Starting at the line containing "window: (391, 553) -> (215, 64), moved" and ending at the line containing "kitchen sink: (225, 338)", print every line of the material below exactly, both ends included, and stop there.

--------

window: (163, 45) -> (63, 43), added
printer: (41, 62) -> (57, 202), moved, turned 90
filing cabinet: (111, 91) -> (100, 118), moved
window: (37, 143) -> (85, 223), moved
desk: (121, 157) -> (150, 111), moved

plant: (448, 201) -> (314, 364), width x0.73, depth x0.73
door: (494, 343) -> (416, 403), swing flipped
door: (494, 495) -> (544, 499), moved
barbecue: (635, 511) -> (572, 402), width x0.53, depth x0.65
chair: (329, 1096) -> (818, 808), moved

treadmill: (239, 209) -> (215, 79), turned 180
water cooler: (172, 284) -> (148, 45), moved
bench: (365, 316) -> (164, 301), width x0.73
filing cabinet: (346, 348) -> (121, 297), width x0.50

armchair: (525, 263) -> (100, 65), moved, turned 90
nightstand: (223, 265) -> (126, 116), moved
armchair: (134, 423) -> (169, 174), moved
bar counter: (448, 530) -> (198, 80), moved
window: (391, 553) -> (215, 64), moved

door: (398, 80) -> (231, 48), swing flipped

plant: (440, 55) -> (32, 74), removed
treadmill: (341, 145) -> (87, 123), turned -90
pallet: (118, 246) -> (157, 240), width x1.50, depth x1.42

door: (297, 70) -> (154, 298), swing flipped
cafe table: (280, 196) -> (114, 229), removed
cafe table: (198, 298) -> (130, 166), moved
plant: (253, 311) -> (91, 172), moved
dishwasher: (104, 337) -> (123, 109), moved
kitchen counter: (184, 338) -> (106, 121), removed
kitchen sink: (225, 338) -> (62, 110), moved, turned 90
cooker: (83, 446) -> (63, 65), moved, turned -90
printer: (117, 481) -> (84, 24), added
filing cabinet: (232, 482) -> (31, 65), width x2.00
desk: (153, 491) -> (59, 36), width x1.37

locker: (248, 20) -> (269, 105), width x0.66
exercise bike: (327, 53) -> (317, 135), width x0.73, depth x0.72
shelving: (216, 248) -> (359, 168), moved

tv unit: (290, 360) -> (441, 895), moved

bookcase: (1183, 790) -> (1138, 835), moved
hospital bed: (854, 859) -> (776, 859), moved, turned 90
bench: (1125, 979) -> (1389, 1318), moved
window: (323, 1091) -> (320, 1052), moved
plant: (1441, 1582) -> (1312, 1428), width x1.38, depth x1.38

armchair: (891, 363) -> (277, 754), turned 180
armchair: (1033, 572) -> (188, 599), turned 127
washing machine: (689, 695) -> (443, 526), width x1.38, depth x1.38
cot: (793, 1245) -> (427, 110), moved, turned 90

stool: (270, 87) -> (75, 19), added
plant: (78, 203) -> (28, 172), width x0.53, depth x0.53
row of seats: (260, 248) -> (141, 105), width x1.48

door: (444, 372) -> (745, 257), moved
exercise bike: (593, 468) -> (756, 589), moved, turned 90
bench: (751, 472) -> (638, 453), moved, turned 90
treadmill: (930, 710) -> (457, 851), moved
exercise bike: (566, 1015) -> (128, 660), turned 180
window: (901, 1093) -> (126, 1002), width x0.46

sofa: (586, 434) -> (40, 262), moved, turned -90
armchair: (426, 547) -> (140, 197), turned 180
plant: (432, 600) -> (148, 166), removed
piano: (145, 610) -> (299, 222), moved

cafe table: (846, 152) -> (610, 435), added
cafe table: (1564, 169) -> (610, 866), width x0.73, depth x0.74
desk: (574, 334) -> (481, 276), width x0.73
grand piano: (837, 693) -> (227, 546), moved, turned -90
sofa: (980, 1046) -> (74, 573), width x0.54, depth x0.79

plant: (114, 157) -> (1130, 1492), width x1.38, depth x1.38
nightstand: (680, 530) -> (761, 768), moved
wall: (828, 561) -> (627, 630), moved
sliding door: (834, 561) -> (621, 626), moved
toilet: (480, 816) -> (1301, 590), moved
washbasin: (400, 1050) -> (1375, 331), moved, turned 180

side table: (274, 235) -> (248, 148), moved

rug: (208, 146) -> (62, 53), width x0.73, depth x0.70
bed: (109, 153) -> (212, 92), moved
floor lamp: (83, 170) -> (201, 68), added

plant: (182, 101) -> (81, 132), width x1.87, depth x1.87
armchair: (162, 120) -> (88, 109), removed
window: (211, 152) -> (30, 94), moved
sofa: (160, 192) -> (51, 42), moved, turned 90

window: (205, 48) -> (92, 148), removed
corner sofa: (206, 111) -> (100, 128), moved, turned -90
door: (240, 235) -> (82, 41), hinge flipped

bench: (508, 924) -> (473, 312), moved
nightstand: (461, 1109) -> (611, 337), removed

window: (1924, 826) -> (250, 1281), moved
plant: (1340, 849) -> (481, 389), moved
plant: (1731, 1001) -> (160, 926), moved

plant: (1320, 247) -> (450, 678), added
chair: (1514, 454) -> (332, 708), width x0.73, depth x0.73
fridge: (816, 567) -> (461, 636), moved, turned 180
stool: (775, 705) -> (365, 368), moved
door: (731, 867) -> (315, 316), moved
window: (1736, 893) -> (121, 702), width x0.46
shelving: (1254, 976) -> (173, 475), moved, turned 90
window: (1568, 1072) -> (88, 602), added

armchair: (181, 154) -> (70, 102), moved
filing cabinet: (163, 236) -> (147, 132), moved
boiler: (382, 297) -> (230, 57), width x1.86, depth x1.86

--------

Answer box:
window: (391, 553) -> (215, 64), moved

door: (398, 80) -> (231, 48), swing flipped

plant: (440, 55) -> (32, 74), removed
treadmill: (341, 145) -> (87, 123), turned -90
pallet: (118, 246) -> (157, 240), width x1.50, depth x1.42

door: (297, 70) -> (154, 298), swing flipped
cafe table: (280, 196) -> (114, 229), removed
cafe table: (198, 298) -> (130, 166), moved
plant: (253, 311) -> (91, 172), moved
dishwasher: (104, 337) -> (123, 109), moved
kitchen counter: (184, 338) -> (106, 121), removed
kitchen sink: (225, 338) -> (62, 110), moved, turned 90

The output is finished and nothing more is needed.